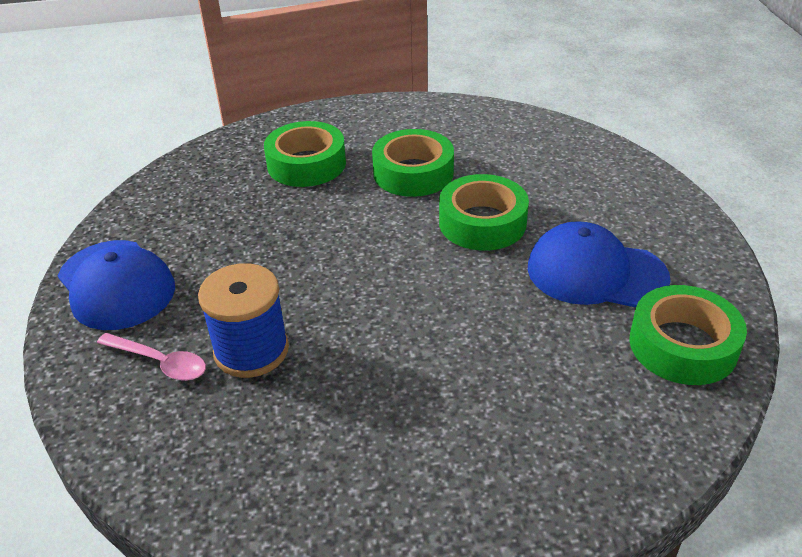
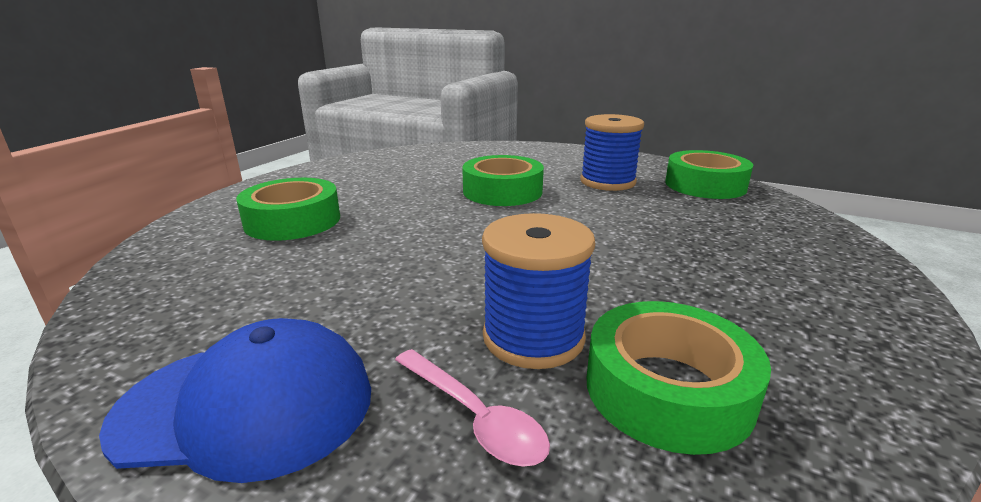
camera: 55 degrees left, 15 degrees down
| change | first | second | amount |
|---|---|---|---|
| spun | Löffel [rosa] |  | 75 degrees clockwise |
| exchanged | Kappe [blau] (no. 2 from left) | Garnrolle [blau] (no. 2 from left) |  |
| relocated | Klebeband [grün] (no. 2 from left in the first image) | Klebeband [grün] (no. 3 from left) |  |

━━━━━━━━━━━━━━━━

Go through the listing above. Show each line where the word "left" is found.

camera: 55 degrees left, 15 degrees down
| exchanged | Kappe [blau] (no. 2 from left) | Garnrolle [blau] (no. 2 from left) |  |
| relocated | Klebeband [grün] (no. 2 from left in the first image) | Klebeband [grün] (no. 3 from left) |  |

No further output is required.